## Exercise instructions
Print, unchanged, the line containing "(421, 462) = (541, 629): yellow" along with all lines that follow it to the end of the listing.

## Exercise data
* * * *
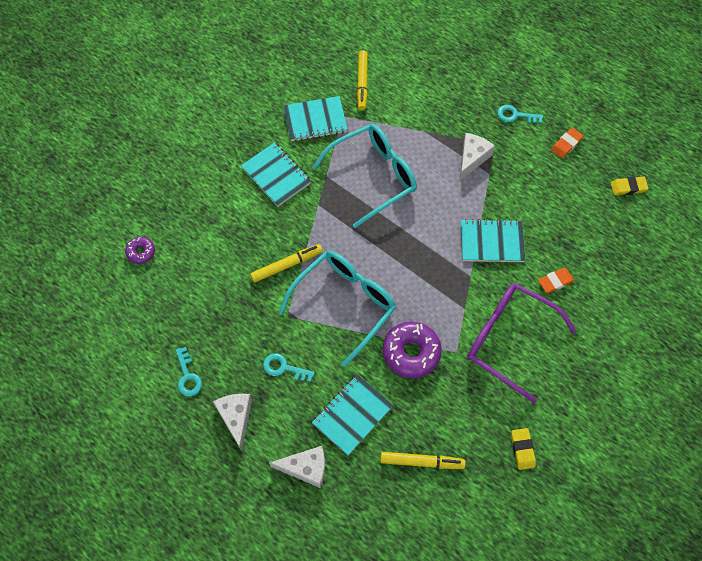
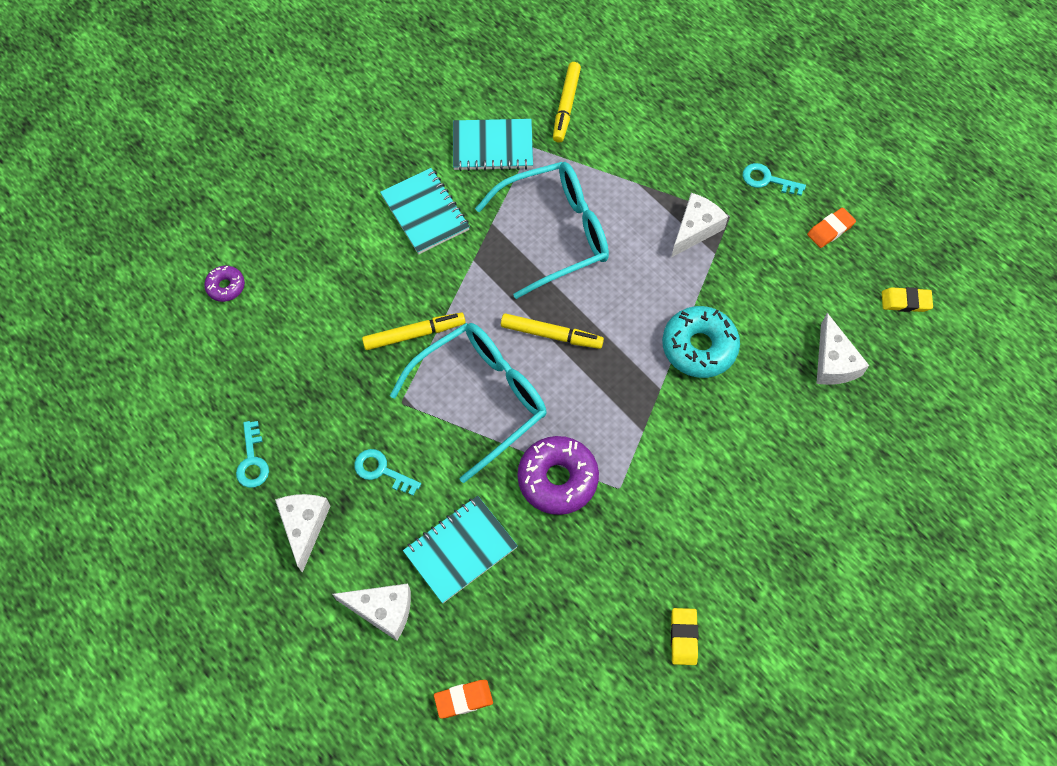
camera: 10 degrees right, 0 degrees up
(421, 462) = (541, 629): yellow marker -> yellow marker (551, 335)
(491, 242) = (699, 347): turquoise notebook -> turquoise donut
(509, 340) = (696, 485): purple glasses -> none
(555, 281) = (776, 415): orange eraser -> orange eraser (463, 699)
(587, 238) = (833, 362): none -> white cheese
* * * *
## Task output
(421, 462) = (541, 629): yellow marker -> yellow marker (551, 335)
(491, 242) = (699, 347): turquoise notebook -> turquoise donut
(509, 340) = (696, 485): purple glasses -> none
(555, 281) = (776, 415): orange eraser -> orange eraser (463, 699)
(587, 238) = (833, 362): none -> white cheese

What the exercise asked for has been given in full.